**Problem to work on:** Below are entries. Copy exactly the lines running from the line that holds "Where is stroma?" to the line that holds "Mask each instance of vessel or blood.", with both ends included.

**Task input:**
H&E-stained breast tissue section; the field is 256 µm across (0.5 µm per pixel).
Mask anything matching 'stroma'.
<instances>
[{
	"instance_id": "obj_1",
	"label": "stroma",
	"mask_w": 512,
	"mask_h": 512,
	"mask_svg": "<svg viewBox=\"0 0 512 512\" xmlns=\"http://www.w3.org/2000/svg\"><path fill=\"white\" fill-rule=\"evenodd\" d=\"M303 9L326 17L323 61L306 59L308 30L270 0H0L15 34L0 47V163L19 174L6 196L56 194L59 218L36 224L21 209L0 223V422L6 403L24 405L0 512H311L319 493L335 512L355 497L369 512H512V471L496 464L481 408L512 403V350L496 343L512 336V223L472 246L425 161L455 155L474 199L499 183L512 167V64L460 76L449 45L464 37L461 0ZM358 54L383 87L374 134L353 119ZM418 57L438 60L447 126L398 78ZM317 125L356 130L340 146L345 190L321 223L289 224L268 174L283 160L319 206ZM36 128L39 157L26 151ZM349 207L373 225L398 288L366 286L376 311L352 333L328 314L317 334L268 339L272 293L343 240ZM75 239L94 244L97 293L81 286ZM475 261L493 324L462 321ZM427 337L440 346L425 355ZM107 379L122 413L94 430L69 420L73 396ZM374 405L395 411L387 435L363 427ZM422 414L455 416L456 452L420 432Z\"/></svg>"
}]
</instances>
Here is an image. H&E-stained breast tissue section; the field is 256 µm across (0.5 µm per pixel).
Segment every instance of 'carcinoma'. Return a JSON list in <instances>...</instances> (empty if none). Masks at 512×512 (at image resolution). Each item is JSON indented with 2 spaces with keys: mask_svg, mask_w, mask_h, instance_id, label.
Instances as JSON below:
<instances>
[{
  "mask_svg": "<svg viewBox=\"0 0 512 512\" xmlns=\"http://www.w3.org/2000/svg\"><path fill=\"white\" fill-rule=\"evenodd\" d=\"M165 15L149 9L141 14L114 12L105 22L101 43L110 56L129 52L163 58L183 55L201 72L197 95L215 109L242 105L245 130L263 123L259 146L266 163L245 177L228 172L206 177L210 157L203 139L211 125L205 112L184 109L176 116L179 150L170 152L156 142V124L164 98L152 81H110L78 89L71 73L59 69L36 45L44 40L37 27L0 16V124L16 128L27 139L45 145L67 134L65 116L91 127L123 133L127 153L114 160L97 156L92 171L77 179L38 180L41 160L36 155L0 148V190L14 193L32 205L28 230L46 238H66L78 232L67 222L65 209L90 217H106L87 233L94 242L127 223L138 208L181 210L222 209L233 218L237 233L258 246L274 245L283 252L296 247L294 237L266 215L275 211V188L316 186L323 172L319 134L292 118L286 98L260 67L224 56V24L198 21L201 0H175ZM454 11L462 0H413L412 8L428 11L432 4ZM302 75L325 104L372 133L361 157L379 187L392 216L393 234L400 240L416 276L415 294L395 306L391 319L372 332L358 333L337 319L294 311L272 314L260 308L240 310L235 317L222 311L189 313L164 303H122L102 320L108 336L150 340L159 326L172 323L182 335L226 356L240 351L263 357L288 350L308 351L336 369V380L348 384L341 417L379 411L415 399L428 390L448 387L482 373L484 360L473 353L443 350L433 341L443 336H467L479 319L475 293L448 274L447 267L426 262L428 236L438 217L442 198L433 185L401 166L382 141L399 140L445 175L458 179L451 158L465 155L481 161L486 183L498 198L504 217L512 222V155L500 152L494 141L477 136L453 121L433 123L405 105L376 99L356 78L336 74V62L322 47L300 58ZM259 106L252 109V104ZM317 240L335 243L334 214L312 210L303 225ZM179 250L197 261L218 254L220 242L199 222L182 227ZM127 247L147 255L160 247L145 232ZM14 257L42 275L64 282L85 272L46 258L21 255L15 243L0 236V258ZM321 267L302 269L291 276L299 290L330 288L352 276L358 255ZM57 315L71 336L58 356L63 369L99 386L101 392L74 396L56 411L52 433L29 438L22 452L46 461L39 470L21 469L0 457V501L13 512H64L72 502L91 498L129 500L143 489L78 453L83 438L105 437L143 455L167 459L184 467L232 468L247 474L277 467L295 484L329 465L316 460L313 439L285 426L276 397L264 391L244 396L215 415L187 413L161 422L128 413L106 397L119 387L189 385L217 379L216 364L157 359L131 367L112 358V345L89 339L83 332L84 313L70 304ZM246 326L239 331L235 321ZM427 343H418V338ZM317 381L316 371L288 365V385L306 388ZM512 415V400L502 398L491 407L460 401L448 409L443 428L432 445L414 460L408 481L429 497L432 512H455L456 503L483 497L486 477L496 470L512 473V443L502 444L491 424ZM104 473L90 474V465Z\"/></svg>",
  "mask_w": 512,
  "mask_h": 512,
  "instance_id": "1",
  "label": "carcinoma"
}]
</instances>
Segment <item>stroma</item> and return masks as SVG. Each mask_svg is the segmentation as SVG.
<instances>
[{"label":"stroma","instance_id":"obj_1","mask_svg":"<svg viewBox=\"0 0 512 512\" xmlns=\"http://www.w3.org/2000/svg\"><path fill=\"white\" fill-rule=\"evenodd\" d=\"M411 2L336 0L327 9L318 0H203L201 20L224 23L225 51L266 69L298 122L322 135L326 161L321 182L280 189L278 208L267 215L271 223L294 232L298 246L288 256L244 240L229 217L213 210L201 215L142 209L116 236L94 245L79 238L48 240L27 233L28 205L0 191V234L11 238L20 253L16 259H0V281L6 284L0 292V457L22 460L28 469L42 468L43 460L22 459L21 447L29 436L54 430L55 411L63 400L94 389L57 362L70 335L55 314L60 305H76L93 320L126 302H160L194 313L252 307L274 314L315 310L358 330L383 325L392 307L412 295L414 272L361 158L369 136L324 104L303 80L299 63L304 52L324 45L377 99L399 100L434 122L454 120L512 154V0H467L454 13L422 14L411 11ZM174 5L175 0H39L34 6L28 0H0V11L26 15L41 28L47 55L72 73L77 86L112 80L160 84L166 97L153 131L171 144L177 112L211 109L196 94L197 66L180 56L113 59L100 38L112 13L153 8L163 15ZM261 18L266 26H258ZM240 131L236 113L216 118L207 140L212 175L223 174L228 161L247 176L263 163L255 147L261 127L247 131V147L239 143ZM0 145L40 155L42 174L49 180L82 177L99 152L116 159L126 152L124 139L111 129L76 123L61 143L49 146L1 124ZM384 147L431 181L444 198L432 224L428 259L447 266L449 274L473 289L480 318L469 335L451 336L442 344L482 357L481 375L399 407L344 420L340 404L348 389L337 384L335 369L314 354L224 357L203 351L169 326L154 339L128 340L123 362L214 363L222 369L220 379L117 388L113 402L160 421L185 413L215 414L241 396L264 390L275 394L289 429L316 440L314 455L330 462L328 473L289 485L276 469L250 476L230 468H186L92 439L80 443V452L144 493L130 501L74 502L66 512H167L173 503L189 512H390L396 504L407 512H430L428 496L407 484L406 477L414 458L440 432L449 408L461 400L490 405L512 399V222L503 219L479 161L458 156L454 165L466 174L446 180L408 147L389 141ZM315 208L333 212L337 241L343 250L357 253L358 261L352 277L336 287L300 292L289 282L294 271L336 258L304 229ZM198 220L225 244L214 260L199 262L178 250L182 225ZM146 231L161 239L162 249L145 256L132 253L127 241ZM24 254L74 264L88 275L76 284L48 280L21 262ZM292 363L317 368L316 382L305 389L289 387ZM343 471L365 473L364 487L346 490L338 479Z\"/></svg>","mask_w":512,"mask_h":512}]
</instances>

---

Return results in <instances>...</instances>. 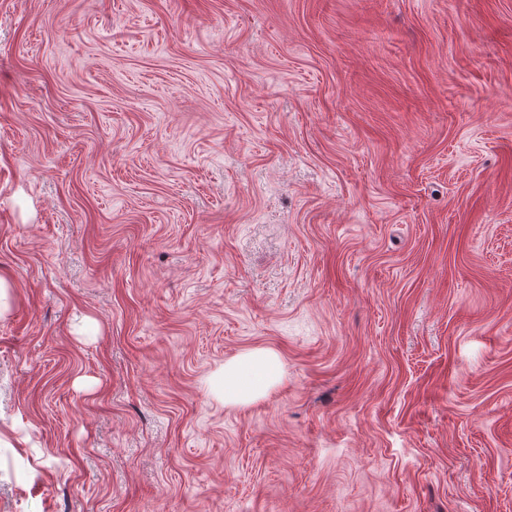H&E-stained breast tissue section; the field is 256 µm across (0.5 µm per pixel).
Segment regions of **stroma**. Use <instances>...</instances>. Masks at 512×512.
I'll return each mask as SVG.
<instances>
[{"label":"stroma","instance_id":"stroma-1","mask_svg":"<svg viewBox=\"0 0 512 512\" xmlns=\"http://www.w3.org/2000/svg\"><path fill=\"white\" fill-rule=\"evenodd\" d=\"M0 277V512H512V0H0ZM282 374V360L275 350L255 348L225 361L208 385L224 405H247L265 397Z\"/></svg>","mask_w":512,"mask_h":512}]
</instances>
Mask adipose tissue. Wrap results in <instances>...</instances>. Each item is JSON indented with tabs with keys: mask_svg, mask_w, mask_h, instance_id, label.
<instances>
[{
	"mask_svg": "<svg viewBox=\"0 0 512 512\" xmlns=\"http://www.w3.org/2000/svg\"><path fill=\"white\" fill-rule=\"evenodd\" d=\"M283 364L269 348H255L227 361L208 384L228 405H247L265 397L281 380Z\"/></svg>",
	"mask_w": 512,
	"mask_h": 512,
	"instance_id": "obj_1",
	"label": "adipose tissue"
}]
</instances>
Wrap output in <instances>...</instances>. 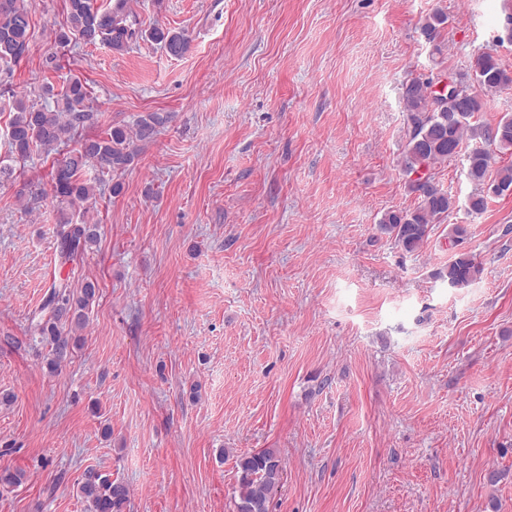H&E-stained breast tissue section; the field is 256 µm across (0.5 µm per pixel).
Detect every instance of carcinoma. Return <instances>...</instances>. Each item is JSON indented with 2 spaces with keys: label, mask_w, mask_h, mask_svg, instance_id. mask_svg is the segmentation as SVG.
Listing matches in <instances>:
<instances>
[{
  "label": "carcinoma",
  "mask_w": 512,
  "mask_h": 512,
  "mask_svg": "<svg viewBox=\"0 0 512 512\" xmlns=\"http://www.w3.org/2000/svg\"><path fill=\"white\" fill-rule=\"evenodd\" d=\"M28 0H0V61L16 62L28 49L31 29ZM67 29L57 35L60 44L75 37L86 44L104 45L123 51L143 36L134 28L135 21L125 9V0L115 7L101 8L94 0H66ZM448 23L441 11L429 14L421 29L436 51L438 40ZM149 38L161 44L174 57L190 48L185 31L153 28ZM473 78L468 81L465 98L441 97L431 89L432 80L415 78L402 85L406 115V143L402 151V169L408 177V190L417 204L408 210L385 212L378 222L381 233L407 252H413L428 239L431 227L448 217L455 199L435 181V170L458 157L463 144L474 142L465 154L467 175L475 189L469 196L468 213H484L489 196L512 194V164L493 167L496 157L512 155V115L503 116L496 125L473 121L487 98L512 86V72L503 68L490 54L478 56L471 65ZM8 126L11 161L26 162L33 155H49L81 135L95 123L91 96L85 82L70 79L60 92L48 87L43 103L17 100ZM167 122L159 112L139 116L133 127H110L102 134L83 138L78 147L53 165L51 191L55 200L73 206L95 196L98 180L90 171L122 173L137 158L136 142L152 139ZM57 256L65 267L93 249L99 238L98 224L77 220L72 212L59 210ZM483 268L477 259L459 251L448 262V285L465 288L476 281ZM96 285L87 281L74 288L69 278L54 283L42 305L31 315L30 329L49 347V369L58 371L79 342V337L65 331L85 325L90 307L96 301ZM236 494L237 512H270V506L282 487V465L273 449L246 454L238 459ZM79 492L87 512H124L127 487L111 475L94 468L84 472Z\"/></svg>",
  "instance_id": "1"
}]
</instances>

---

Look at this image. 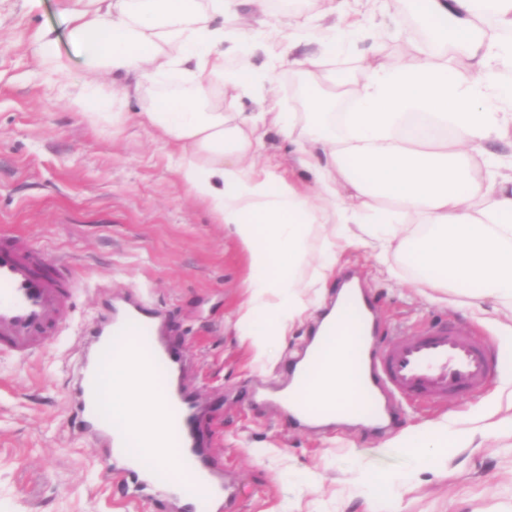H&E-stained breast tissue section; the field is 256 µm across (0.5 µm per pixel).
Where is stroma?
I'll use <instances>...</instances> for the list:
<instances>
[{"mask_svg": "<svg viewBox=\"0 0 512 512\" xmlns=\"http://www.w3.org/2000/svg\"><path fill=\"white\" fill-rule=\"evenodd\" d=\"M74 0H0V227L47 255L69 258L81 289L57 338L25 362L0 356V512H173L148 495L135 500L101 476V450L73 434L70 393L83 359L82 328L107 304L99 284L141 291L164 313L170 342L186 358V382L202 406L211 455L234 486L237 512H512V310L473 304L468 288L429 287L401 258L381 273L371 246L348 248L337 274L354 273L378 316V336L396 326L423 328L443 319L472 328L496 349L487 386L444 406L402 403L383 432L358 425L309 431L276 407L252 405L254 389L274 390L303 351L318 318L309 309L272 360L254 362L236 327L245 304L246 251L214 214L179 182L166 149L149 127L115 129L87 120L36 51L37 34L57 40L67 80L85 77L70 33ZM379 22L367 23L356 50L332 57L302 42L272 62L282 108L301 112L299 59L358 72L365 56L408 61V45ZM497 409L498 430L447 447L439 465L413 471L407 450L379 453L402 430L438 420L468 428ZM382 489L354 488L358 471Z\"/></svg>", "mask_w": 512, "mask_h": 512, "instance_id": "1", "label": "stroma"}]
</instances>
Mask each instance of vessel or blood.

**Final result:**
Where is stroma?
I'll use <instances>...</instances> for the list:
<instances>
[{"mask_svg": "<svg viewBox=\"0 0 512 512\" xmlns=\"http://www.w3.org/2000/svg\"><path fill=\"white\" fill-rule=\"evenodd\" d=\"M74 0H0V227L47 255L69 258L81 289L57 338L25 362L0 356V512H173L148 495L135 500L101 476V450L73 434L70 393L83 359L82 328L107 304L99 284L141 291L164 313L170 342L186 358V382L202 406L211 455L234 486L237 512H512V310L473 304L468 288L429 287L401 258L381 273L371 246L348 248L337 274L354 273L378 316V336L396 326L423 328L443 319L472 328L496 349L487 386L444 406L402 403L383 432L358 425L309 431L276 407L252 405L254 389L274 390L303 351L318 318L309 309L272 360L254 362L236 327L245 304L246 251L214 214L179 182L166 149L149 127L115 129L87 120L36 51L37 34L57 40L67 80L85 77L70 33ZM379 22L367 23L356 50L332 57L302 42L272 62L282 108L301 112L299 59L358 72L365 56L408 61V45ZM497 409L498 430L447 447L439 465L413 471L407 450L379 453L402 430L438 420L468 428ZM382 489L354 488L358 471Z\"/></svg>", "mask_w": 512, "mask_h": 512, "instance_id": "1", "label": "stroma"}]
</instances>
Mask each instance of vessel or blood.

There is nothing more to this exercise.